Direction:
Write out the rows below unchanged, starting with the very first line and ending with the line that contains "66 [1138, 248]", including that line.

Supplied material:
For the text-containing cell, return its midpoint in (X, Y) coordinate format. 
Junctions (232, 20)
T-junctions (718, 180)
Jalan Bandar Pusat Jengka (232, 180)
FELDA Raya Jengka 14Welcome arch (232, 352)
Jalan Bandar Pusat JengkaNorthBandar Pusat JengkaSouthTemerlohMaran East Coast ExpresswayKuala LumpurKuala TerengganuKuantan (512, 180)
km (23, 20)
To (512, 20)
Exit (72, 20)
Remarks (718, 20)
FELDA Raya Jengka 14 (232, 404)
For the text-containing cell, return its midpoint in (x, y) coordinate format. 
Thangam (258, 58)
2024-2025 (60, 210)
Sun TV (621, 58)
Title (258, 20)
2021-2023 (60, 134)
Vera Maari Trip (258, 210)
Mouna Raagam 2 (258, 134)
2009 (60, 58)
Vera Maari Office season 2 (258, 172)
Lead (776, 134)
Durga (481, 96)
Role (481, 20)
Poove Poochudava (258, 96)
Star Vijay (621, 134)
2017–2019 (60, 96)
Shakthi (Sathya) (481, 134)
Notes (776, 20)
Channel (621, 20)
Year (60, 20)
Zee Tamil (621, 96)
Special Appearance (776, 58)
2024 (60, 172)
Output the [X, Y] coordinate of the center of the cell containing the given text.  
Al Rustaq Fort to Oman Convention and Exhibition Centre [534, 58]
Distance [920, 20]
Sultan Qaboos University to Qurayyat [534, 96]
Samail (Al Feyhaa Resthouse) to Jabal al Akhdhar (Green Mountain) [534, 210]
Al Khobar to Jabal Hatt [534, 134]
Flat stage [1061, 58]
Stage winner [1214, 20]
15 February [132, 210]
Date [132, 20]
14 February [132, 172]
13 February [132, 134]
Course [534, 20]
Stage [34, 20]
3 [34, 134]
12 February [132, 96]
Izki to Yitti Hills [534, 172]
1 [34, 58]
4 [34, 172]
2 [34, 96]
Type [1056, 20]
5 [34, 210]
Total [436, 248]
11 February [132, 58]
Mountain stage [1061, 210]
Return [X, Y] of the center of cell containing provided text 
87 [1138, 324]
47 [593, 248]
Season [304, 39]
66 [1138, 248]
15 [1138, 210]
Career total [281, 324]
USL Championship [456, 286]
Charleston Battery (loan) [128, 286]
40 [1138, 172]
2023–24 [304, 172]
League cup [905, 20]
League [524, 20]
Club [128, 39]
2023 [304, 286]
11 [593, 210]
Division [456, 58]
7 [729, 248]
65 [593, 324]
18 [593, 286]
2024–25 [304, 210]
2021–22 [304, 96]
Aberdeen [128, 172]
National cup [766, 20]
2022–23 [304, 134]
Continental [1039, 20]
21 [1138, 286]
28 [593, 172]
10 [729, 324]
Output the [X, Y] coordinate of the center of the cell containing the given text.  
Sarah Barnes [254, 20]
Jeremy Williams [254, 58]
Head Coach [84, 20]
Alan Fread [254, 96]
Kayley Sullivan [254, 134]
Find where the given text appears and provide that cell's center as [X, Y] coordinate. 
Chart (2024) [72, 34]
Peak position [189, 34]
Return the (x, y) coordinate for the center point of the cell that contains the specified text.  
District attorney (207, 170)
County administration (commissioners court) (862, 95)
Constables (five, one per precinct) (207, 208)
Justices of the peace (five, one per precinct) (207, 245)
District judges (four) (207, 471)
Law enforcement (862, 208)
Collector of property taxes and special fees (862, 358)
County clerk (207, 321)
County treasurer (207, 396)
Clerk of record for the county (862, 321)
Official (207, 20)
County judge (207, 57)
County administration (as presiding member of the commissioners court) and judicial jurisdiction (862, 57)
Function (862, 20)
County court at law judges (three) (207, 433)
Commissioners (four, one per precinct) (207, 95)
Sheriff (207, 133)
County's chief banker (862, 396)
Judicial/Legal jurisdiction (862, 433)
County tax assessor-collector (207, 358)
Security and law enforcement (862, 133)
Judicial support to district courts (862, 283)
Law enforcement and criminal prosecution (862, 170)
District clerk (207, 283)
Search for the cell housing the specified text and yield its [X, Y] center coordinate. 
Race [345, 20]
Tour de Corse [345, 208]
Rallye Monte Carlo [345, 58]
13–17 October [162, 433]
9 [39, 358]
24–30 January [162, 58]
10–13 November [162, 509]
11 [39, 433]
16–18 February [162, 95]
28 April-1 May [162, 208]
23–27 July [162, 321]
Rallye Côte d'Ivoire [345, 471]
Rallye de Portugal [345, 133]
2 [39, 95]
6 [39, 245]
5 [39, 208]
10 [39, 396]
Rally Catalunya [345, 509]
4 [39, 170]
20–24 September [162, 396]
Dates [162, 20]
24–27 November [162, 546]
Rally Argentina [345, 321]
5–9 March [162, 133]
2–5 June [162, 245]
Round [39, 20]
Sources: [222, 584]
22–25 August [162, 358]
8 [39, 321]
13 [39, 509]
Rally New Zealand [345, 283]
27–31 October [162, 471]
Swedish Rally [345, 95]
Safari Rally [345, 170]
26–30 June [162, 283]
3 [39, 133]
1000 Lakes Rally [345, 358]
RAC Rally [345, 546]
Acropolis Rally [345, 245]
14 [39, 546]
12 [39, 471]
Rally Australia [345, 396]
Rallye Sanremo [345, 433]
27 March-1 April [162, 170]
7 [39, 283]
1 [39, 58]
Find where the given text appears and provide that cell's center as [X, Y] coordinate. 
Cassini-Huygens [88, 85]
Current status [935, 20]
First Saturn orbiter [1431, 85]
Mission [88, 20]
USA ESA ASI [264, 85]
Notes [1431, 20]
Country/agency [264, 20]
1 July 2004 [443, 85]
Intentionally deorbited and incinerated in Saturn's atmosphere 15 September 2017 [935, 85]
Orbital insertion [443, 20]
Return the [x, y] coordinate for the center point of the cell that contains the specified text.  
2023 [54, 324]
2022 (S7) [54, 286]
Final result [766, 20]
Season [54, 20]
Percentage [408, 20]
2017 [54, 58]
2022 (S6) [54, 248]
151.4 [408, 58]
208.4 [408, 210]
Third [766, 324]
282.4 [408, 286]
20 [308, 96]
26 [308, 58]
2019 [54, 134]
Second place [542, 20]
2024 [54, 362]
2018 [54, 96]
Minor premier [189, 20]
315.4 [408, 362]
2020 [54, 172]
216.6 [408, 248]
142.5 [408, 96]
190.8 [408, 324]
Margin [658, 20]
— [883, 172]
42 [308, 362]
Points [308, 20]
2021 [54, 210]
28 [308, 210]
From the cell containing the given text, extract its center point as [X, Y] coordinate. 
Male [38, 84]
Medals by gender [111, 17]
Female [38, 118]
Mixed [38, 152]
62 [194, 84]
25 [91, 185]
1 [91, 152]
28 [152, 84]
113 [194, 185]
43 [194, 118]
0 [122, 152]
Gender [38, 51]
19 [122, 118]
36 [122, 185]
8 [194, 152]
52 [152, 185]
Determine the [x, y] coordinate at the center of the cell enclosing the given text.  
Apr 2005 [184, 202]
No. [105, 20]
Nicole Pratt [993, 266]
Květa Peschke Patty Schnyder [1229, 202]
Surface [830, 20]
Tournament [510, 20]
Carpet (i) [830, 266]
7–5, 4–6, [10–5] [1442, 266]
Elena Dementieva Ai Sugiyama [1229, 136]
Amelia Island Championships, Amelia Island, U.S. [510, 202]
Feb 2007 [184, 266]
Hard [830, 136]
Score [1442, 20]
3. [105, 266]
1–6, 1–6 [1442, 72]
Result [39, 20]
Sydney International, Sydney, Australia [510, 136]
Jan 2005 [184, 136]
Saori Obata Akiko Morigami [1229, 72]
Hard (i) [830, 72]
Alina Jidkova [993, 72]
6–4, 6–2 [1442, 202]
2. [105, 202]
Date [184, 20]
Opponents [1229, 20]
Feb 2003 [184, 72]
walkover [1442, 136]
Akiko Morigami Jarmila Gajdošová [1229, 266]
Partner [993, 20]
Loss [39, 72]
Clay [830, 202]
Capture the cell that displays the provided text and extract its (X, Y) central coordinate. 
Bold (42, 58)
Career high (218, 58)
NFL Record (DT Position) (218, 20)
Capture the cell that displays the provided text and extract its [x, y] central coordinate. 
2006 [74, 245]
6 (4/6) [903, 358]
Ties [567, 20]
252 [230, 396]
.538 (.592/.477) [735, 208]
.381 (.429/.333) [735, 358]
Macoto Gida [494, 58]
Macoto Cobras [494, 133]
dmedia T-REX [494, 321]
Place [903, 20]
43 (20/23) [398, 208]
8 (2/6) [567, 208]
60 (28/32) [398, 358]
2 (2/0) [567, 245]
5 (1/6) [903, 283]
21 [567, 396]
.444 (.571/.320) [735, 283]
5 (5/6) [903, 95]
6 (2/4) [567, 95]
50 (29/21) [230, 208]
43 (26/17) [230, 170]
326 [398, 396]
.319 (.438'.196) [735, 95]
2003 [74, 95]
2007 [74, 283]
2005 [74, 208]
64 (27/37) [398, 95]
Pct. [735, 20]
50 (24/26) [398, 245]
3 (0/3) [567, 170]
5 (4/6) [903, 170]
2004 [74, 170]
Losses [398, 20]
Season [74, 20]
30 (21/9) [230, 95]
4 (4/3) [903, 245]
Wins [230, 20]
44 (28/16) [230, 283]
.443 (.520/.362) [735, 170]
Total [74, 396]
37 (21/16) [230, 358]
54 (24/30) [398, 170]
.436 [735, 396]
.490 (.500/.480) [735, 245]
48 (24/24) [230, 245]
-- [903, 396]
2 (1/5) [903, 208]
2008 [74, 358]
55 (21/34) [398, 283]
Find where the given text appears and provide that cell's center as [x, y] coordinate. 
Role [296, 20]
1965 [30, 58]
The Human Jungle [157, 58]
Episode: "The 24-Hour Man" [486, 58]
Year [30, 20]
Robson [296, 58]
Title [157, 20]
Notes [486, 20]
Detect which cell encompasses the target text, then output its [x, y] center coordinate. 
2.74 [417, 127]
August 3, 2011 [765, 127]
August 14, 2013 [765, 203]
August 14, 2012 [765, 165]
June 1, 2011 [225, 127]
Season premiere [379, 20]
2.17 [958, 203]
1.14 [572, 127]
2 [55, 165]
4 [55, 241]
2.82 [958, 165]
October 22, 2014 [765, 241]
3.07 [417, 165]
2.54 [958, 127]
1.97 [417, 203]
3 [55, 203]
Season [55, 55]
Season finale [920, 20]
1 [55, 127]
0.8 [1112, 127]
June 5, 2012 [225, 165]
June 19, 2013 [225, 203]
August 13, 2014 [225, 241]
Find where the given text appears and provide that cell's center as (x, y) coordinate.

Final answer:
For the text-containing cell, return its midpoint in (X, Y) coordinate format. 
Junctions (232, 20)
T-junctions (718, 180)
Jalan Bandar Pusat Jengka (232, 180)
FELDA Raya Jengka 14Welcome arch (232, 352)
Jalan Bandar Pusat JengkaNorthBandar Pusat JengkaSouthTemerlohMaran East Coast ExpresswayKuala LumpurKuala TerengganuKuantan (512, 180)
km (23, 20)
To (512, 20)
Exit (72, 20)
Remarks (718, 20)
FELDA Raya Jengka 14 (232, 404)
For the text-containing cell, return its midpoint in (x, y) coordinate format. 
Thangam (258, 58)
2024-2025 (60, 210)
Sun TV (621, 58)
Title (258, 20)
2021-2023 (60, 134)
Vera Maari Trip (258, 210)
Mouna Raagam 2 (258, 134)
2009 (60, 58)
Vera Maari Office season 2 (258, 172)
Lead (776, 134)
Durga (481, 96)
Role (481, 20)
Poove Poochudava (258, 96)
Star Vijay (621, 134)
2017–2019 (60, 96)
Shakthi (Sathya) (481, 134)
Notes (776, 20)
Channel (621, 20)
Year (60, 20)
Zee Tamil (621, 96)
Special Appearance (776, 58)
2024 (60, 172)
Output the [X, Y] coordinate of the center of the cell containing the given text.  
Al Rustaq Fort to Oman Convention and Exhibition Centre [534, 58]
Distance [920, 20]
Sultan Qaboos University to Qurayyat [534, 96]
Samail (Al Feyhaa Resthouse) to Jabal al Akhdhar (Green Mountain) [534, 210]
Al Khobar to Jabal Hatt [534, 134]
Flat stage [1061, 58]
Stage winner [1214, 20]
15 February [132, 210]
Date [132, 20]
14 February [132, 172]
13 February [132, 134]
Course [534, 20]
Stage [34, 20]
3 [34, 134]
12 February [132, 96]
Izki to Yitti Hills [534, 172]
1 [34, 58]
4 [34, 172]
2 [34, 96]
Type [1056, 20]
5 [34, 210]
Total [436, 248]
11 February [132, 58]
Mountain stage [1061, 210]
Return [X, Y] of the center of cell containing provided text 
87 [1138, 324]
47 [593, 248]
Season [304, 39]
66 [1138, 248]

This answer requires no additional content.